Find how many lines of the entries contain the word "from", then report that figure alone.

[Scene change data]
◆ ◆ ◆
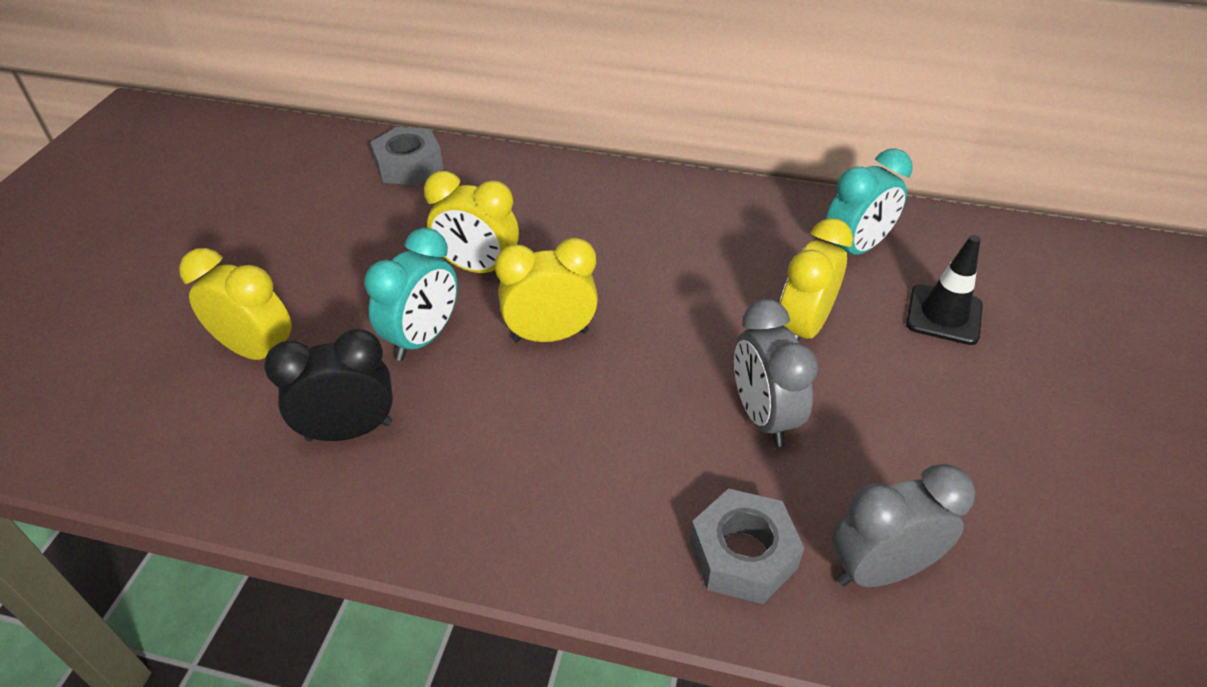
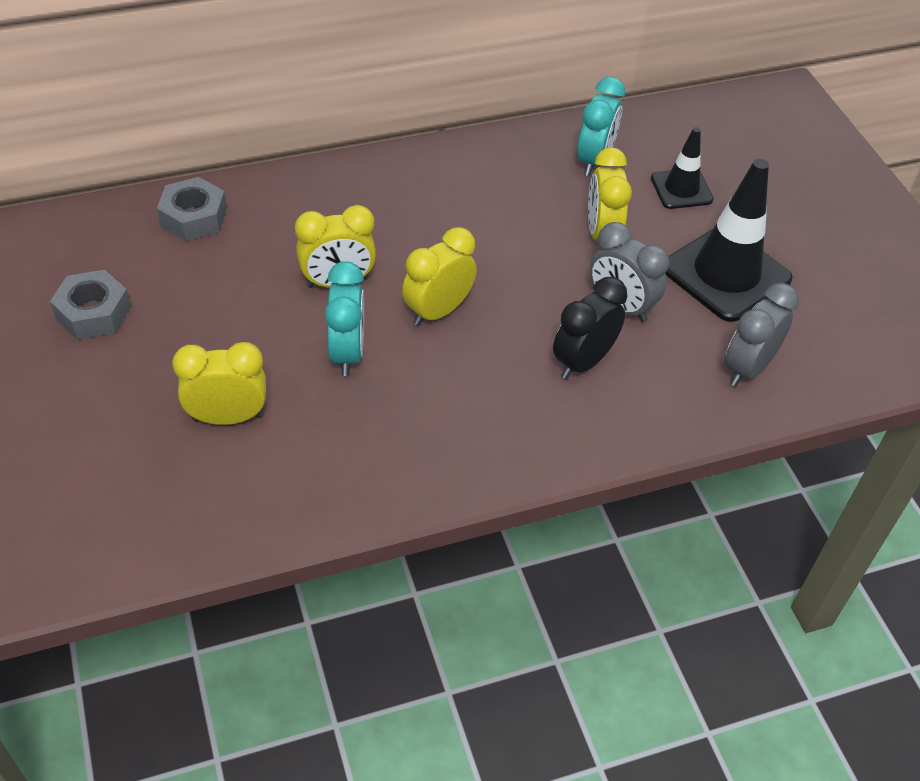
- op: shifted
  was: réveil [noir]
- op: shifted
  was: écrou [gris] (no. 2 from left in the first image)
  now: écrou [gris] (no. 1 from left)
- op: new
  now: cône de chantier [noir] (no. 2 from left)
◆ ◆ ◆
▸ RESULT OF THE EXERCISE
3